■ Instruction
The response must contain each line of the material that holds "cyan".
========================================================================
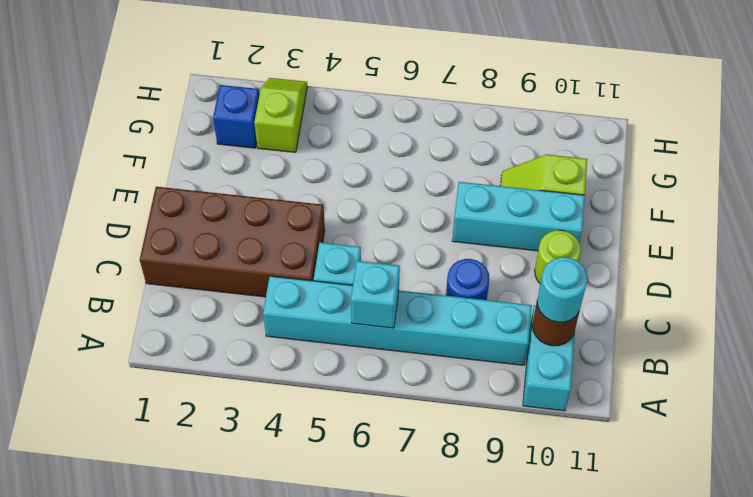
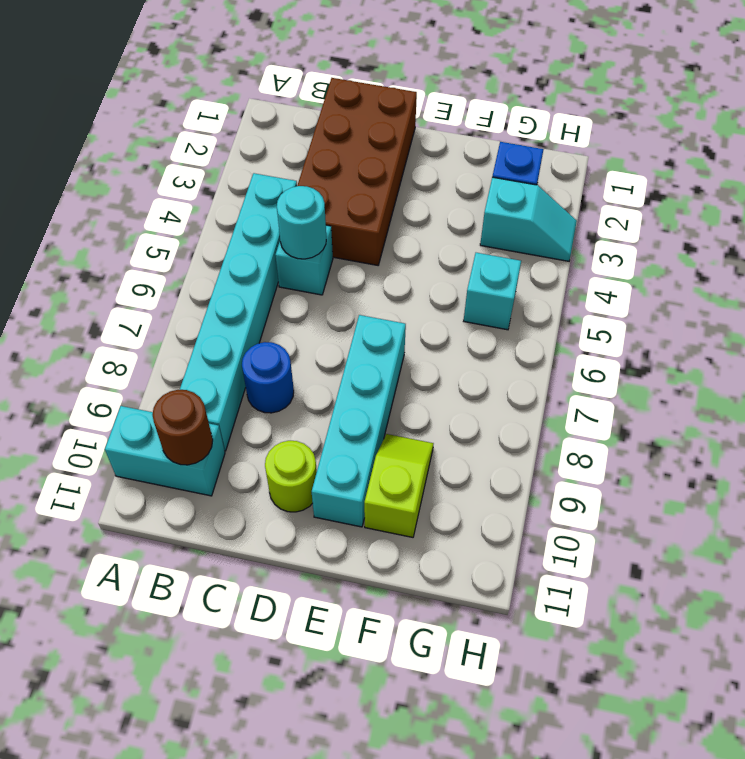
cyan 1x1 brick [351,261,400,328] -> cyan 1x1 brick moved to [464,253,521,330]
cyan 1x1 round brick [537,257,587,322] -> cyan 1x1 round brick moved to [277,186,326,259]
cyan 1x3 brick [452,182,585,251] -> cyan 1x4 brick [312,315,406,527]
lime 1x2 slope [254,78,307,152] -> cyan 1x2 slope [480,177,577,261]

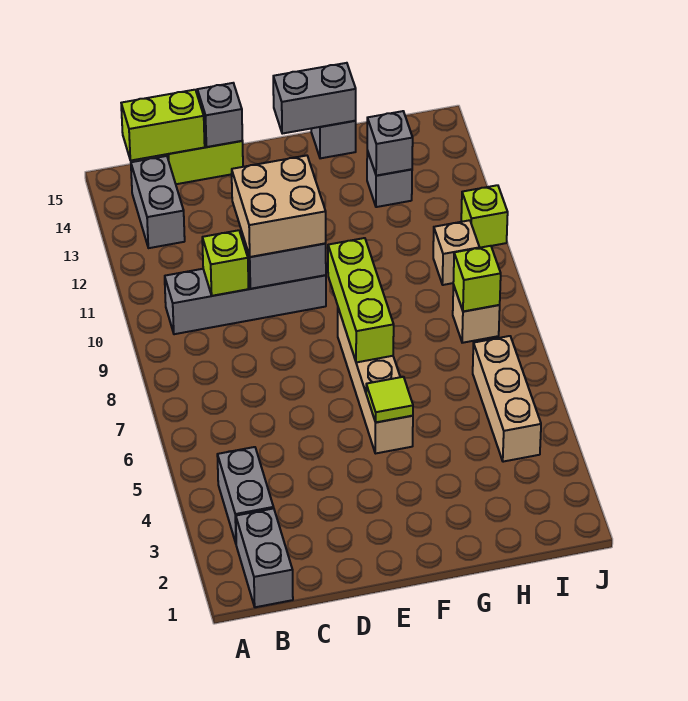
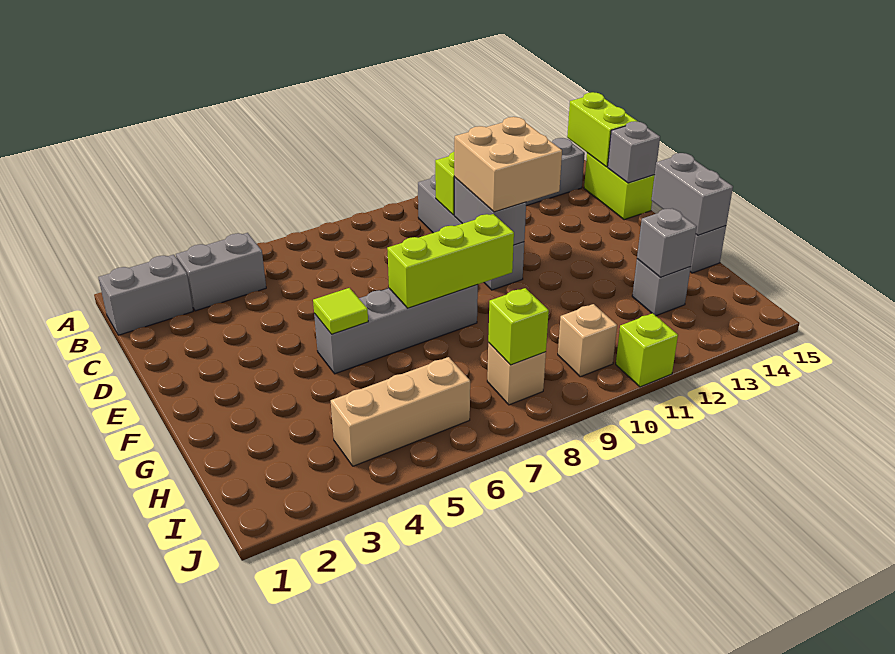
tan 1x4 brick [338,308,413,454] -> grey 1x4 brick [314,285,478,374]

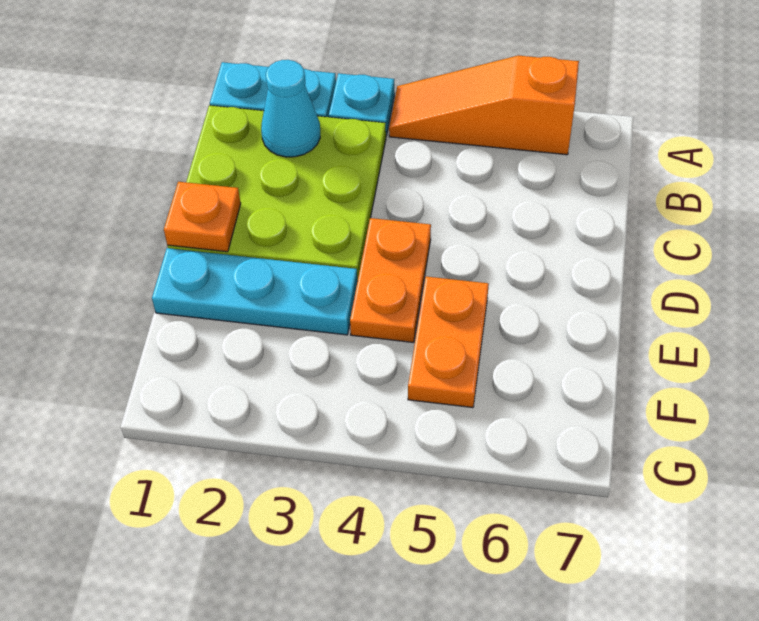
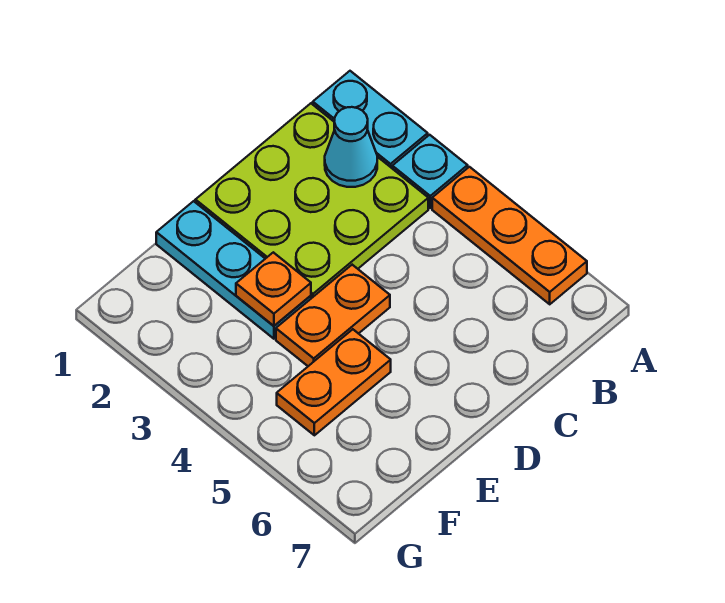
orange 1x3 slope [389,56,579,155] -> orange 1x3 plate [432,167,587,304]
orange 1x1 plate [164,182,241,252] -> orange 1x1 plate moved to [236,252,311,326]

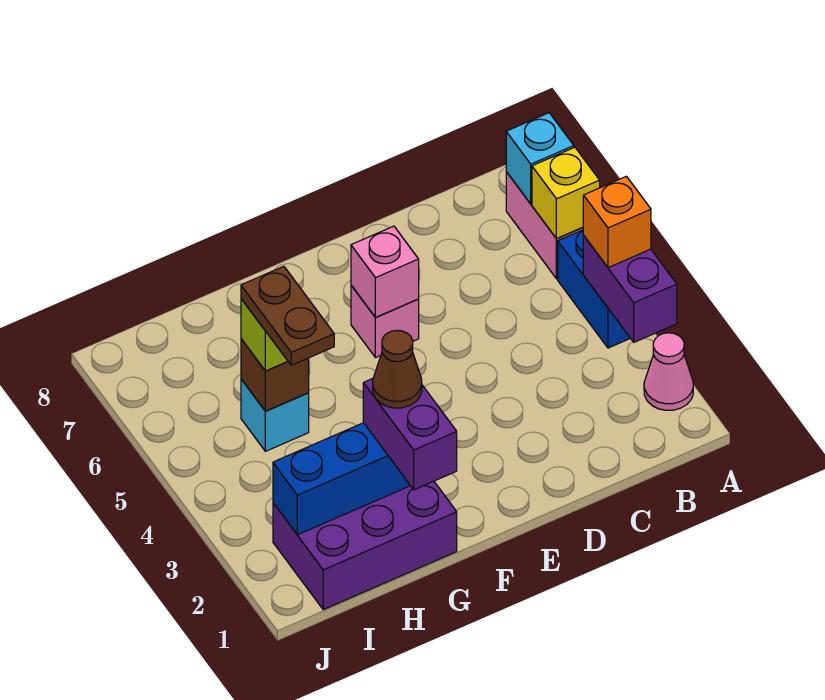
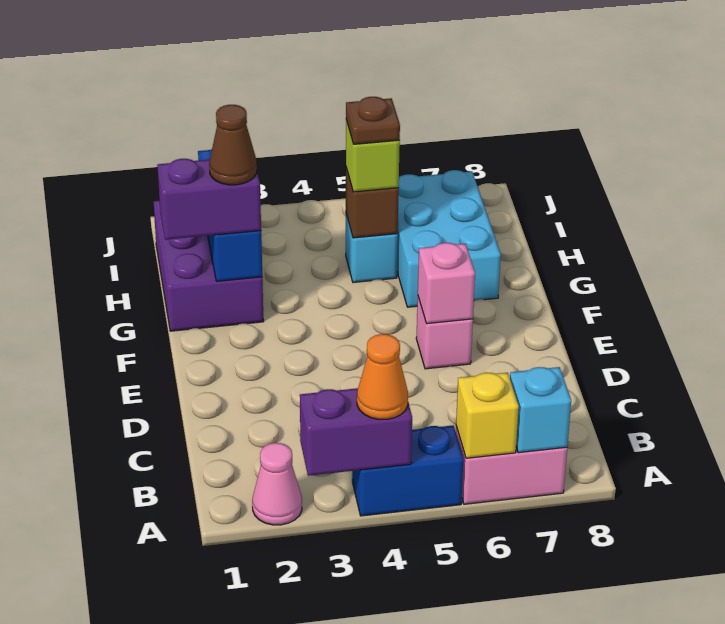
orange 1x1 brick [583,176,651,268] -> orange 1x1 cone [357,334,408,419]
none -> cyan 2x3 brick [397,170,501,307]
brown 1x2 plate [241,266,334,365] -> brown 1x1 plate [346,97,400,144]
========================================================================
■ Written reply
cyan 1x1 brick [351,261,400,328] -> cyan 1x1 brick moved to [464,253,521,330]
cyan 1x1 round brick [537,257,587,322] -> cyan 1x1 round brick moved to [277,186,326,259]
cyan 1x3 brick [452,182,585,251] -> cyan 1x4 brick [312,315,406,527]
lime 1x2 slope [254,78,307,152] -> cyan 1x2 slope [480,177,577,261]
none -> cyan 2x3 brick [397,170,501,307]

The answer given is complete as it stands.